#### To do
Output all entries below exactly as they are given.
==== Exercise input
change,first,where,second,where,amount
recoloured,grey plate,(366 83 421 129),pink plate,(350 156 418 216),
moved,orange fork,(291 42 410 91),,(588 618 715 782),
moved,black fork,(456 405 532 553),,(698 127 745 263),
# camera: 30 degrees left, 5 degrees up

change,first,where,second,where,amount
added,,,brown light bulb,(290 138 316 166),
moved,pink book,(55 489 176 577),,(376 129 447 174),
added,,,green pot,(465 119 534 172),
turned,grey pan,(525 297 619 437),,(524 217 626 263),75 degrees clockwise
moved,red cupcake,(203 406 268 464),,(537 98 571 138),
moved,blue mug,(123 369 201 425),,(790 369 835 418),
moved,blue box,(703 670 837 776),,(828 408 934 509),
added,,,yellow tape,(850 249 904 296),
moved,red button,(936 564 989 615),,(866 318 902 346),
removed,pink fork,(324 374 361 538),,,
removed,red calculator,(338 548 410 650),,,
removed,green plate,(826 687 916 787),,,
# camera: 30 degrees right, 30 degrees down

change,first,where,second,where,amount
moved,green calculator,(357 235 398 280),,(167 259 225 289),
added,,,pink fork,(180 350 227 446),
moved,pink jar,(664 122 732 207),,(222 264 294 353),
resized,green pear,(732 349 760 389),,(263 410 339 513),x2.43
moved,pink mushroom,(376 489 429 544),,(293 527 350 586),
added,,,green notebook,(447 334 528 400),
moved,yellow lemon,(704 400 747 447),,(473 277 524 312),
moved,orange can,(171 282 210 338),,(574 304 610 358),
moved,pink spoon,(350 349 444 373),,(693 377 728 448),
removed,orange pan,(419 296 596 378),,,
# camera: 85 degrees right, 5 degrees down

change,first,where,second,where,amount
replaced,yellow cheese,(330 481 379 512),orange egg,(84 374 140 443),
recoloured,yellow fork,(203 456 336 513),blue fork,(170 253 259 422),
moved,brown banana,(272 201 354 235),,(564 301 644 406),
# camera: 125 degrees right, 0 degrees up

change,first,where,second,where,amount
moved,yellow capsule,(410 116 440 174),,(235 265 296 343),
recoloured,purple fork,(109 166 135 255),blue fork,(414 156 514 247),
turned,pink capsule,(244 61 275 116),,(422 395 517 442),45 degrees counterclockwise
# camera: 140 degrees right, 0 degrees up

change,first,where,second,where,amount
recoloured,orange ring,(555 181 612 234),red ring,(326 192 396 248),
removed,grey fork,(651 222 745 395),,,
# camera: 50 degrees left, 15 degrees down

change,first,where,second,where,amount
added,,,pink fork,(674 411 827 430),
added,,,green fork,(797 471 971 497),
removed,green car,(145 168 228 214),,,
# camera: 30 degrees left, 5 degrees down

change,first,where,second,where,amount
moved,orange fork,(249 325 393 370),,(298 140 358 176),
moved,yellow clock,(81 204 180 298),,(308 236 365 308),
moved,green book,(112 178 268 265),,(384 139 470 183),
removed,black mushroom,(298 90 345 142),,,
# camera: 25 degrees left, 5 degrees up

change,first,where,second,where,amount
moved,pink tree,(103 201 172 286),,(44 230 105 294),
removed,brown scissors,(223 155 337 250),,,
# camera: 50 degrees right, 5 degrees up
========
#### Task response
change,first,where,second,where,amount
recoloured,grey plate,(366 83 421 129),pink plate,(350 156 418 216),
moved,orange fork,(291 42 410 91),,(588 618 715 782),
moved,black fork,(456 405 532 553),,(698 127 745 263),
# camera: 30 degrees left, 5 degrees up

change,first,where,second,where,amount
added,,,brown light bulb,(290 138 316 166),
moved,pink book,(55 489 176 577),,(376 129 447 174),
added,,,green pot,(465 119 534 172),
turned,grey pan,(525 297 619 437),,(524 217 626 263),75 degrees clockwise
moved,red cupcake,(203 406 268 464),,(537 98 571 138),
moved,blue mug,(123 369 201 425),,(790 369 835 418),
moved,blue box,(703 670 837 776),,(828 408 934 509),
added,,,yellow tape,(850 249 904 296),
moved,red button,(936 564 989 615),,(866 318 902 346),
removed,pink fork,(324 374 361 538),,,
removed,red calculator,(338 548 410 650),,,
removed,green plate,(826 687 916 787),,,
# camera: 30 degrees right, 30 degrees down

change,first,where,second,where,amount
moved,green calculator,(357 235 398 280),,(167 259 225 289),
added,,,pink fork,(180 350 227 446),
moved,pink jar,(664 122 732 207),,(222 264 294 353),
resized,green pear,(732 349 760 389),,(263 410 339 513),x2.43
moved,pink mushroom,(376 489 429 544),,(293 527 350 586),
added,,,green notebook,(447 334 528 400),
moved,yellow lemon,(704 400 747 447),,(473 277 524 312),
moved,orange can,(171 282 210 338),,(574 304 610 358),
moved,pink spoon,(350 349 444 373),,(693 377 728 448),
removed,orange pan,(419 296 596 378),,,
# camera: 85 degrees right, 5 degrees down

change,first,where,second,where,amount
replaced,yellow cheese,(330 481 379 512),orange egg,(84 374 140 443),
recoloured,yellow fork,(203 456 336 513),blue fork,(170 253 259 422),
moved,brown banana,(272 201 354 235),,(564 301 644 406),
# camera: 125 degrees right, 0 degrees up

change,first,where,second,where,amount
moved,yellow capsule,(410 116 440 174),,(235 265 296 343),
recoloured,purple fork,(109 166 135 255),blue fork,(414 156 514 247),
turned,pink capsule,(244 61 275 116),,(422 395 517 442),45 degrees counterclockwise
# camera: 140 degrees right, 0 degrees up

change,first,where,second,where,amount
recoloured,orange ring,(555 181 612 234),red ring,(326 192 396 248),
removed,grey fork,(651 222 745 395),,,
# camera: 50 degrees left, 15 degrees down

change,first,where,second,where,amount
added,,,pink fork,(674 411 827 430),
added,,,green fork,(797 471 971 497),
removed,green car,(145 168 228 214),,,
# camera: 30 degrees left, 5 degrees down

change,first,where,second,where,amount
moved,orange fork,(249 325 393 370),,(298 140 358 176),
moved,yellow clock,(81 204 180 298),,(308 236 365 308),
moved,green book,(112 178 268 265),,(384 139 470 183),
removed,black mushroom,(298 90 345 142),,,
# camera: 25 degrees left, 5 degrees up

change,first,where,second,where,amount
moved,pink tree,(103 201 172 286),,(44 230 105 294),
removed,brown scissors,(223 155 337 250),,,
# camera: 50 degrees right, 5 degrees up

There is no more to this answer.